Could you put the items below into a JSON list of strings, with one string for each line and any blank lines left out?

====== DATA ======

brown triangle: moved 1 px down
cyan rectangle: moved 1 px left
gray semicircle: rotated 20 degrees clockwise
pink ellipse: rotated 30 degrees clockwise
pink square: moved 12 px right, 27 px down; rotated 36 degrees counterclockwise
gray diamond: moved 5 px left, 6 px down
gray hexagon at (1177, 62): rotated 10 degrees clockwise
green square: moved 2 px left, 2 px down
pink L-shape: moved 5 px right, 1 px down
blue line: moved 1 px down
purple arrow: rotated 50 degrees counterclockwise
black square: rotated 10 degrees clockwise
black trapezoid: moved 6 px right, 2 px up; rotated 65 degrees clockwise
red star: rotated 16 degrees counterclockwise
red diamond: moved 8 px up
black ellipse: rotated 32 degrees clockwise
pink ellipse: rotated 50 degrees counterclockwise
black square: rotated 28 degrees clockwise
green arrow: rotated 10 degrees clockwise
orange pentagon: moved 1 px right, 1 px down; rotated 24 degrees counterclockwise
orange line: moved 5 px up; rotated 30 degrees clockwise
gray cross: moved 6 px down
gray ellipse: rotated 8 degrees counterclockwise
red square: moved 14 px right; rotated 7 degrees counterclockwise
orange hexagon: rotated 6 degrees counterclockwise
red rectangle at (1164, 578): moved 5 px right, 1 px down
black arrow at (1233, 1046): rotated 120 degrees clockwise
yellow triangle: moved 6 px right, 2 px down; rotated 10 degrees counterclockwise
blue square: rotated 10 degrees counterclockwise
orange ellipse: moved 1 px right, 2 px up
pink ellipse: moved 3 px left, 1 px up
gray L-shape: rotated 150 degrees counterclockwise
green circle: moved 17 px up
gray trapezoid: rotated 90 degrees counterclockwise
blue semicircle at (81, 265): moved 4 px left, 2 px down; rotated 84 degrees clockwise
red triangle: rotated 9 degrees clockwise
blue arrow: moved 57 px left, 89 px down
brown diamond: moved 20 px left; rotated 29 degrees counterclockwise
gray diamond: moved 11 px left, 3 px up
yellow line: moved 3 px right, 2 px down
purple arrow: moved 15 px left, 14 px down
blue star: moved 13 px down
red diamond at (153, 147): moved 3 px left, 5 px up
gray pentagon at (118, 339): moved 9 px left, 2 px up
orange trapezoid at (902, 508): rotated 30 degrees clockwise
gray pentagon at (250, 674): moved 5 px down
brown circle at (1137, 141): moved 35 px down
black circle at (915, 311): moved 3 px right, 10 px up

======

REPLY TO THE EXERCISE
[
  "brown triangle: moved 1 px down",
  "cyan rectangle: moved 1 px left",
  "gray semicircle: rotated 20 degrees clockwise",
  "pink ellipse: rotated 30 degrees clockwise",
  "pink square: moved 12 px right, 27 px down; rotated 36 degrees counterclockwise",
  "gray diamond: moved 5 px left, 6 px down",
  "gray hexagon at (1177, 62): rotated 10 degrees clockwise",
  "green square: moved 2 px left, 2 px down",
  "pink L-shape: moved 5 px right, 1 px down",
  "blue line: moved 1 px down",
  "purple arrow: rotated 50 degrees counterclockwise",
  "black square: rotated 10 degrees clockwise",
  "black trapezoid: moved 6 px right, 2 px up; rotated 65 degrees clockwise",
  "red star: rotated 16 degrees counterclockwise",
  "red diamond: moved 8 px up",
  "black ellipse: rotated 32 degrees clockwise",
  "pink ellipse: rotated 50 degrees counterclockwise",
  "black square: rotated 28 degrees clockwise",
  "green arrow: rotated 10 degrees clockwise",
  "orange pentagon: moved 1 px right, 1 px down; rotated 24 degrees counterclockwise",
  "orange line: moved 5 px up; rotated 30 degrees clockwise",
  "gray cross: moved 6 px down",
  "gray ellipse: rotated 8 degrees counterclockwise",
  "red square: moved 14 px right; rotated 7 degrees counterclockwise",
  "orange hexagon: rotated 6 degrees counterclockwise",
  "red rectangle at (1164, 578): moved 5 px right, 1 px down",
  "black arrow at (1233, 1046): rotated 120 degrees clockwise",
  "yellow triangle: moved 6 px right, 2 px down; rotated 10 degrees counterclockwise",
  "blue square: rotated 10 degrees counterclockwise",
  "orange ellipse: moved 1 px right, 2 px up",
  "pink ellipse: moved 3 px left, 1 px up",
  "gray L-shape: rotated 150 degrees counterclockwise",
  "green circle: moved 17 px up",
  "gray trapezoid: rotated 90 degrees counterclockwise",
  "blue semicircle at (81, 265): moved 4 px left, 2 px down; rotated 84 degrees clockwise",
  "red triangle: rotated 9 degrees clockwise",
  "blue arrow: moved 57 px left, 89 px down",
  "brown diamond: moved 20 px left; rotated 29 degrees counterclockwise",
  "gray diamond: moved 11 px left, 3 px up",
  "yellow line: moved 3 px right, 2 px down",
  "purple arrow: moved 15 px left, 14 px down",
  "blue star: moved 13 px down",
  "red diamond at (153, 147): moved 3 px left, 5 px up",
  "gray pentagon at (118, 339): moved 9 px left, 2 px up",
  "orange trapezoid at (902, 508): rotated 30 degrees clockwise",
  "gray pentagon at (250, 674): moved 5 px down",
  "brown circle at (1137, 141): moved 35 px down",
  "black circle at (915, 311): moved 3 px right, 10 px up"
]